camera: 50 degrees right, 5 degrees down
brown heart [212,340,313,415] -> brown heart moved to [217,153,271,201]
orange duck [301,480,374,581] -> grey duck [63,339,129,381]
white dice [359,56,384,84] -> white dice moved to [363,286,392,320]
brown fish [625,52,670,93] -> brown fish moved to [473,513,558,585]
--
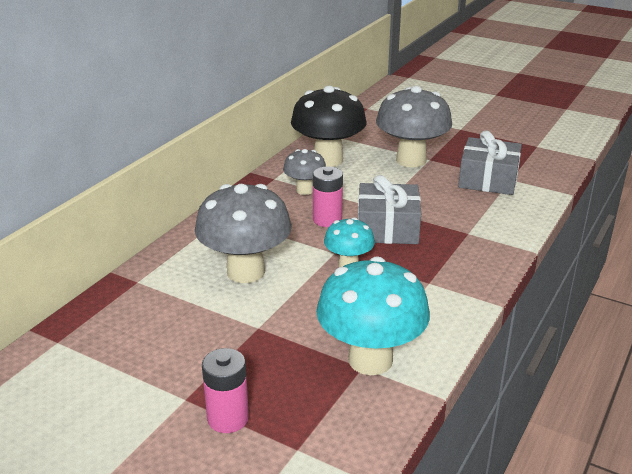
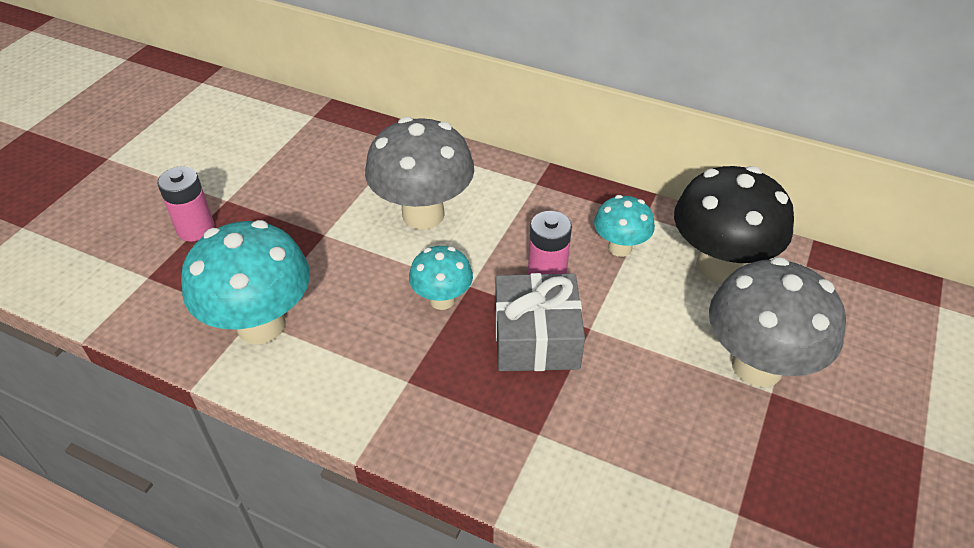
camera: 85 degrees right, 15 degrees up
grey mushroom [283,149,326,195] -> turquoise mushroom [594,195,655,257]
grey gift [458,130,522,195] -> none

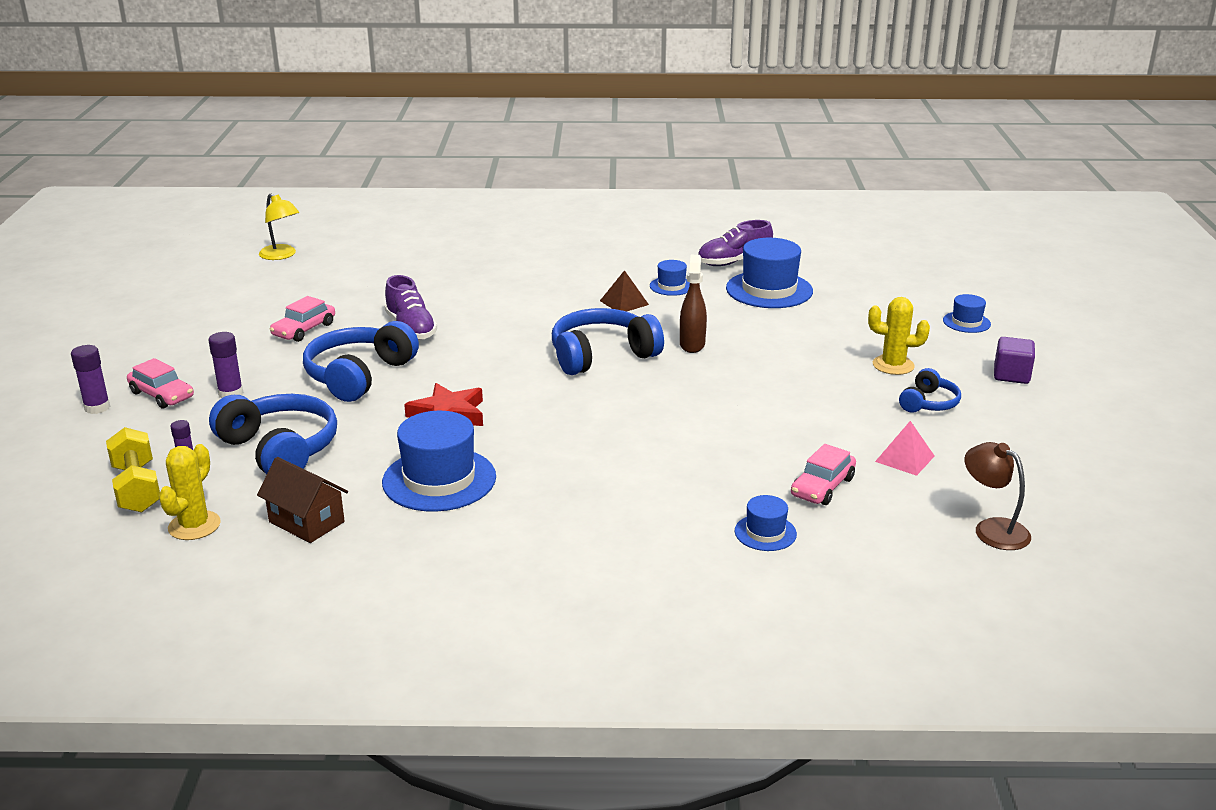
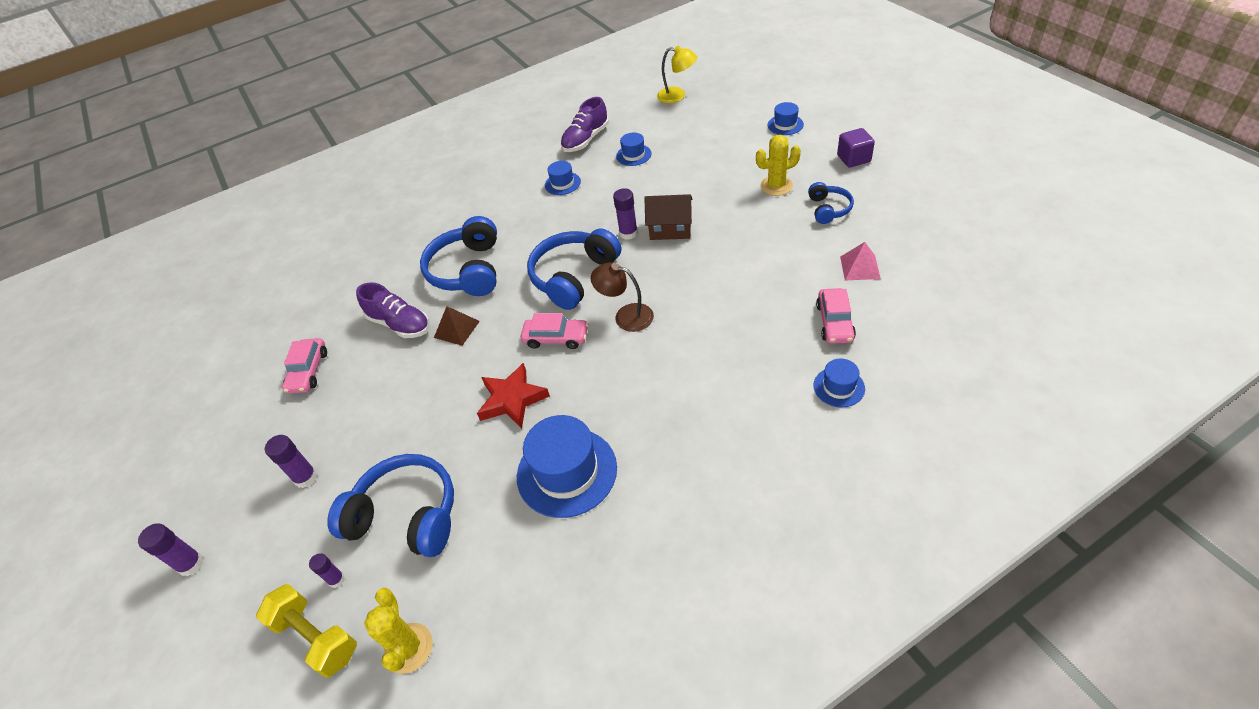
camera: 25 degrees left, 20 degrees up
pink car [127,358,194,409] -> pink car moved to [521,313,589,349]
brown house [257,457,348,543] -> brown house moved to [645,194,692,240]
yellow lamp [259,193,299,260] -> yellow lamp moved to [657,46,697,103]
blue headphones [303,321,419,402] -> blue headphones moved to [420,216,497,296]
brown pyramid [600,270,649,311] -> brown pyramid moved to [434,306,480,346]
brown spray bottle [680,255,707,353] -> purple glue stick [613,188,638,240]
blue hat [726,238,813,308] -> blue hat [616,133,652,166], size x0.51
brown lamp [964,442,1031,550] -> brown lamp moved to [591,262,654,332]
==
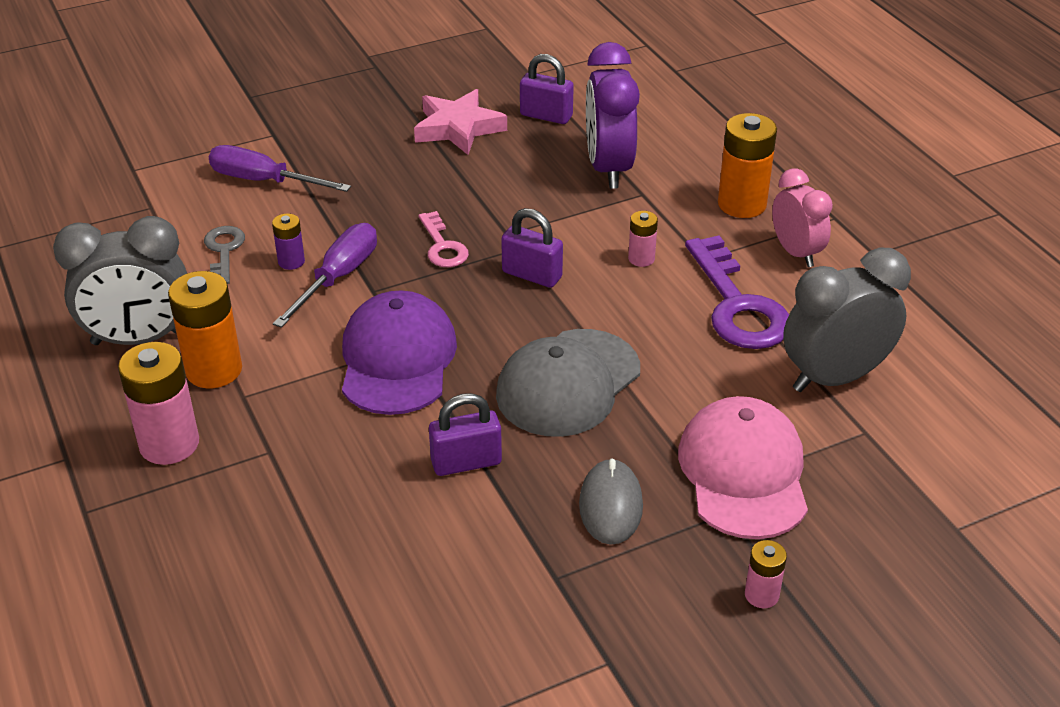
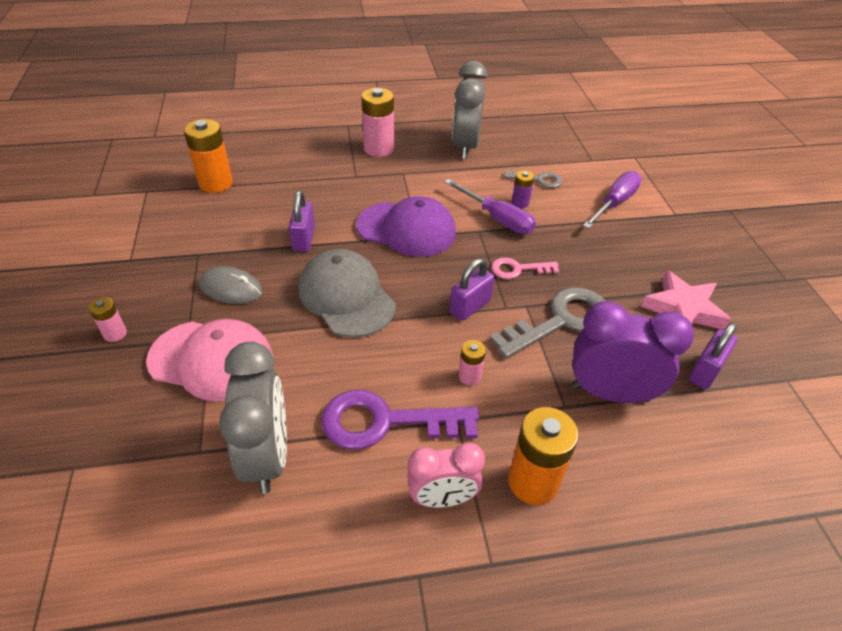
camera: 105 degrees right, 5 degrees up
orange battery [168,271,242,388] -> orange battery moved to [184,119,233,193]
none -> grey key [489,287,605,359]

## Assignment:
From the listing above, pick out each line where the word "blue" appears.

## Response to this exercise:
blue headphones [303,321,419,402] -> blue headphones moved to [420,216,497,296]
blue hat [726,238,813,308] -> blue hat [616,133,652,166], size x0.51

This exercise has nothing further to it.